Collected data
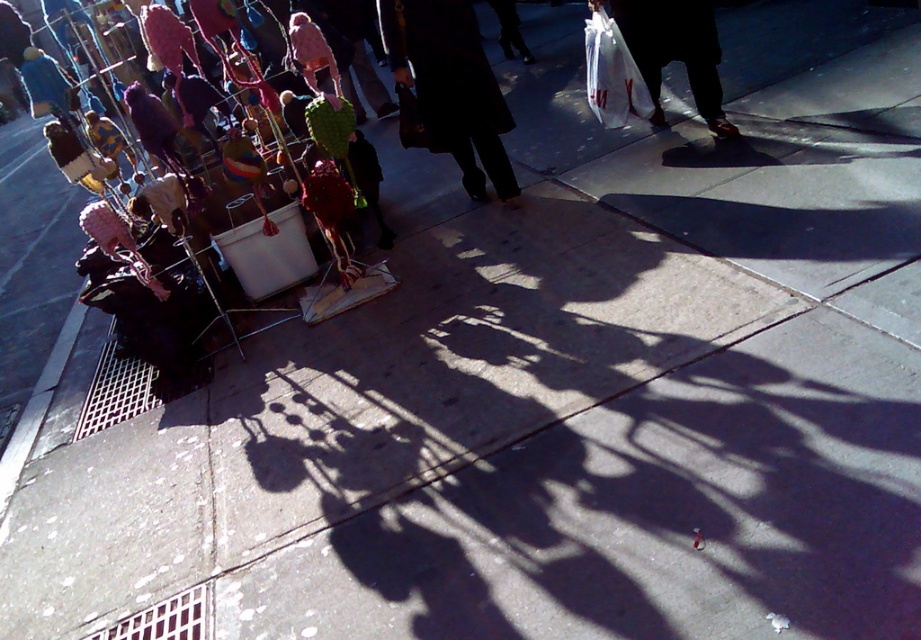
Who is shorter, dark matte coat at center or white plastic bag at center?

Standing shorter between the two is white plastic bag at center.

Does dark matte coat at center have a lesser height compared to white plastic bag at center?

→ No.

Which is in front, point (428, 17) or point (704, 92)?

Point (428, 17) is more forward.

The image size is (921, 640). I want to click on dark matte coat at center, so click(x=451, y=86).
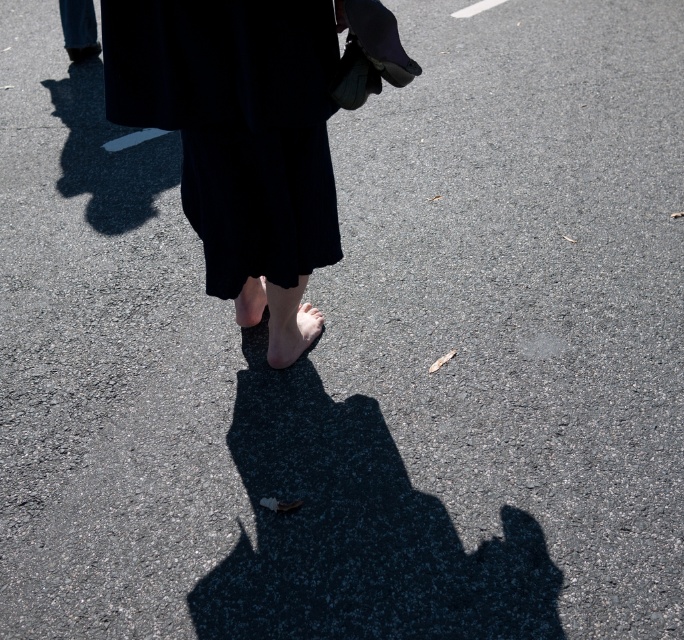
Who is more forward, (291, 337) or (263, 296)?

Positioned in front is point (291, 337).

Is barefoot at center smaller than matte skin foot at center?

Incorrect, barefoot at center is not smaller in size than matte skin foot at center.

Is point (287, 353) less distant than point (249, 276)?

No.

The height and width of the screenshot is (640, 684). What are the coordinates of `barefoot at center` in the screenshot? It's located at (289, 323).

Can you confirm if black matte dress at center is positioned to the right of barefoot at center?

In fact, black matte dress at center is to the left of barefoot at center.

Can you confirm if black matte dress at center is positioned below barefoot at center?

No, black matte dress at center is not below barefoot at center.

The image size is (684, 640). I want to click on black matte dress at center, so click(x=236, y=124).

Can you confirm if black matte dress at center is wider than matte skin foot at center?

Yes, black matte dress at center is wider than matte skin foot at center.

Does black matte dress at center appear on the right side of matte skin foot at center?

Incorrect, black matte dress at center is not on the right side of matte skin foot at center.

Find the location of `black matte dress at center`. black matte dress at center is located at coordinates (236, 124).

* * *

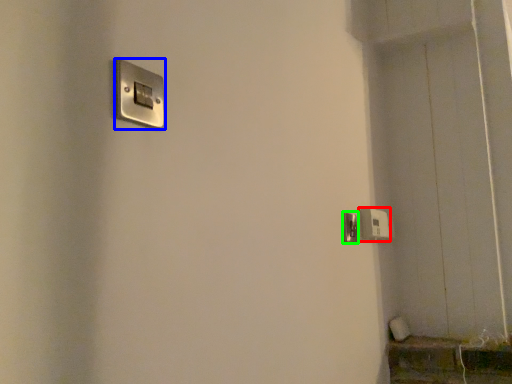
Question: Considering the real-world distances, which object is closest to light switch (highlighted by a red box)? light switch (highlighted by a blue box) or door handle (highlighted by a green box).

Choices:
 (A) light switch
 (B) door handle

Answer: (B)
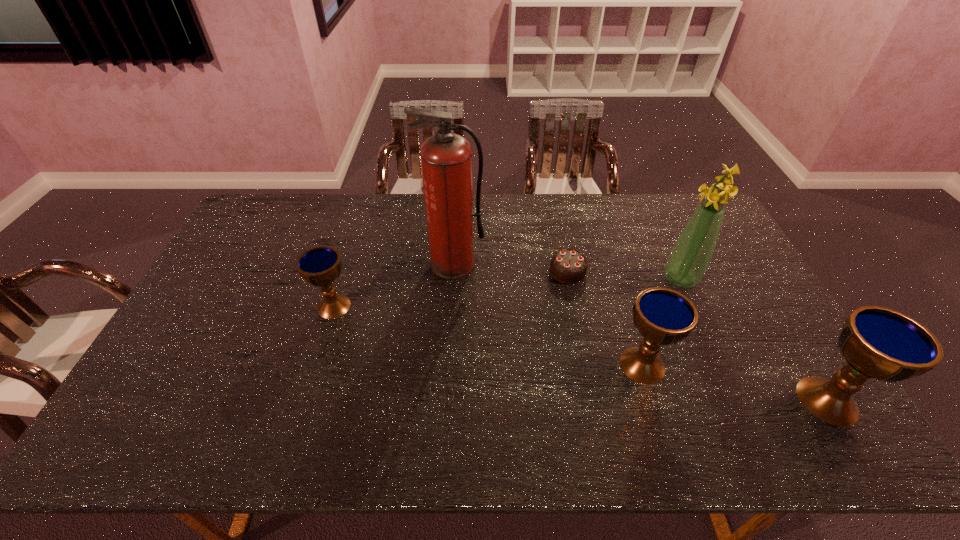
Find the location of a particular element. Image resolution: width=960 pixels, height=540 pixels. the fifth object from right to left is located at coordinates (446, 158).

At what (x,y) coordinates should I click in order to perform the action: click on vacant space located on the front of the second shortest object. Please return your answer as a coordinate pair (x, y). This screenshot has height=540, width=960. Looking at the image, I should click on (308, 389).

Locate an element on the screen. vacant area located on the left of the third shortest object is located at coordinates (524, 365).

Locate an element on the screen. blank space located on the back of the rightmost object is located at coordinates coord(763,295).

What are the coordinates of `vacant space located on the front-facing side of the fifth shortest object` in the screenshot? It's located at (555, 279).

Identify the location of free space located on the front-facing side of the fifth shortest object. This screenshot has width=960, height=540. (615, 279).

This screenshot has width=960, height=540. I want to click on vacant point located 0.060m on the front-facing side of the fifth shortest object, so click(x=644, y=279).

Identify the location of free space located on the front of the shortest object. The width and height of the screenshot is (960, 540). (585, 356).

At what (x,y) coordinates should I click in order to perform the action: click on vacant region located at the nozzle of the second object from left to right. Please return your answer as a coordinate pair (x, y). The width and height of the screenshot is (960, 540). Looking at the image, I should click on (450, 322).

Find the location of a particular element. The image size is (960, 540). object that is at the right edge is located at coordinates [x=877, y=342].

--

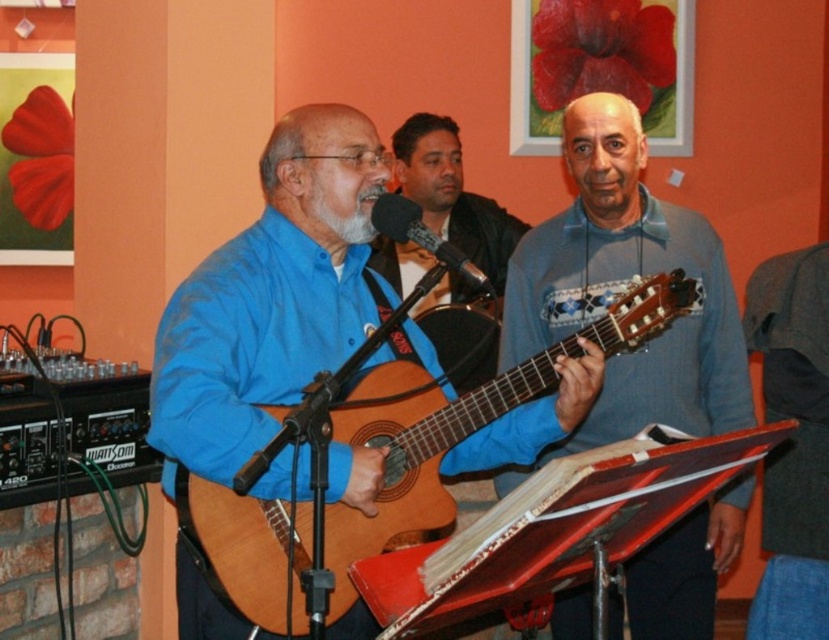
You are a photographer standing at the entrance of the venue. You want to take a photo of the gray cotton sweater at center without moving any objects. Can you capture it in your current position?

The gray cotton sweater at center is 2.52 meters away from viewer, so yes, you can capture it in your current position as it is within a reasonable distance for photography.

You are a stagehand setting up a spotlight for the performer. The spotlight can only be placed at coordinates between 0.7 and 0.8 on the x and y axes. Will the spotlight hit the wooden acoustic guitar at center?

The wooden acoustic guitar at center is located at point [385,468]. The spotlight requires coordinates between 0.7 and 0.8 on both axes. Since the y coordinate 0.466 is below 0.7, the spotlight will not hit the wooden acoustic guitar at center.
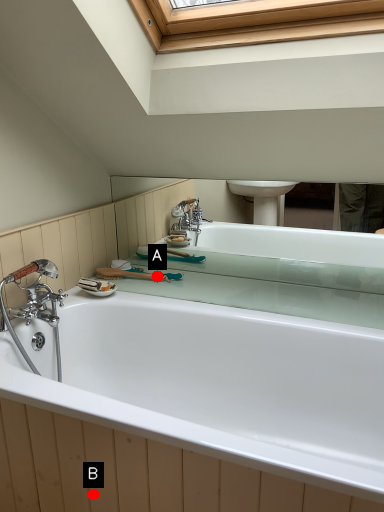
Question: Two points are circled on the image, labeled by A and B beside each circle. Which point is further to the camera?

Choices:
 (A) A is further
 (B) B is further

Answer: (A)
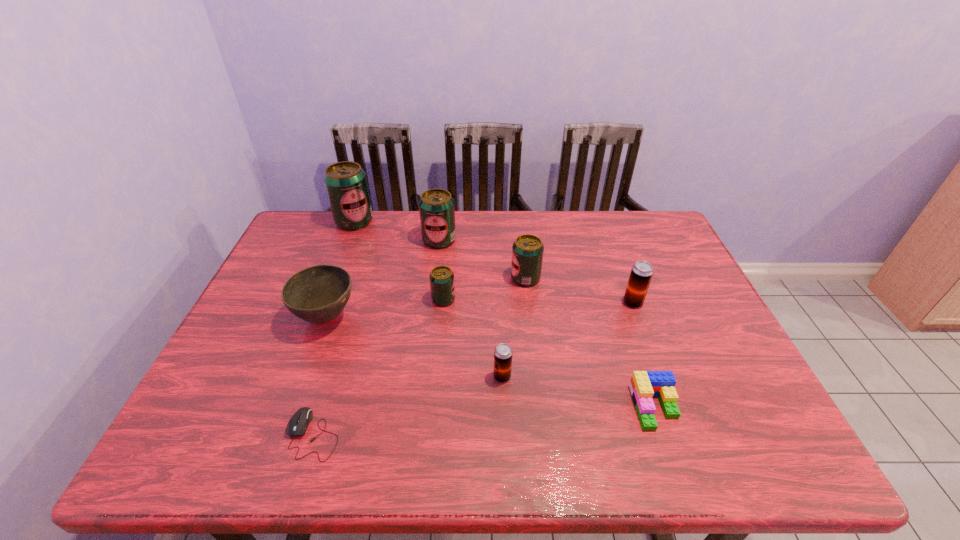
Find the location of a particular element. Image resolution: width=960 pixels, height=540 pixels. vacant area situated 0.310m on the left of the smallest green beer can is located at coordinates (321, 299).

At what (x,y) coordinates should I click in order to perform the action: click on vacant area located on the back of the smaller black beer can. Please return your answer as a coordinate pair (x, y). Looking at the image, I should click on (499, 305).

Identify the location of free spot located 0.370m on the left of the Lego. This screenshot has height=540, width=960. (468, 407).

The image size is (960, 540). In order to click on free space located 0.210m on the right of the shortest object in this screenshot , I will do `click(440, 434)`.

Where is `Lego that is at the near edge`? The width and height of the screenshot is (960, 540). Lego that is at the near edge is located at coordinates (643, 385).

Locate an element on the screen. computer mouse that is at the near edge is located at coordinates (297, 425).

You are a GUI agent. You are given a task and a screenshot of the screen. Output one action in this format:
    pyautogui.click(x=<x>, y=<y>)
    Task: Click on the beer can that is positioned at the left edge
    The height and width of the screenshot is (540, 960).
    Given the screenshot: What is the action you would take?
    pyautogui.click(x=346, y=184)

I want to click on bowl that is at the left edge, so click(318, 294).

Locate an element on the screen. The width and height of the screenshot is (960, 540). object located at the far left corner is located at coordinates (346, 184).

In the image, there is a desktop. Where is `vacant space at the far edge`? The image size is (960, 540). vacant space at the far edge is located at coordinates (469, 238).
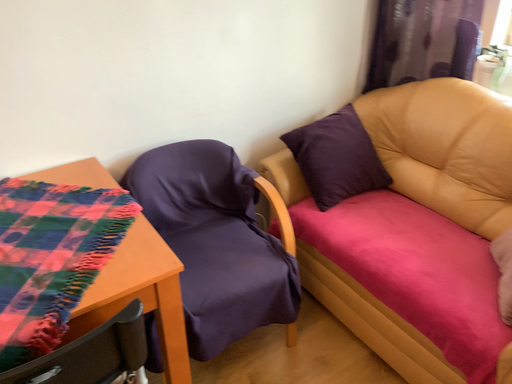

__Problem__. Write out, word for word, the stretch of lines from the one containing "below barefoot at center?" through the one containing "Incorrect, black matte".

__Response area__.
Can you confirm if black matte dress at center is positioned below barefoot at center?

No, black matte dress at center is not below barefoot at center.

The image size is (684, 640). I want to click on black matte dress at center, so click(x=236, y=124).

Can you confirm if black matte dress at center is wider than matte skin foot at center?

Yes, black matte dress at center is wider than matte skin foot at center.

Does black matte dress at center appear on the right side of matte skin foot at center?

Incorrect, black matte dress at center is not on the right side of matte skin foot at center.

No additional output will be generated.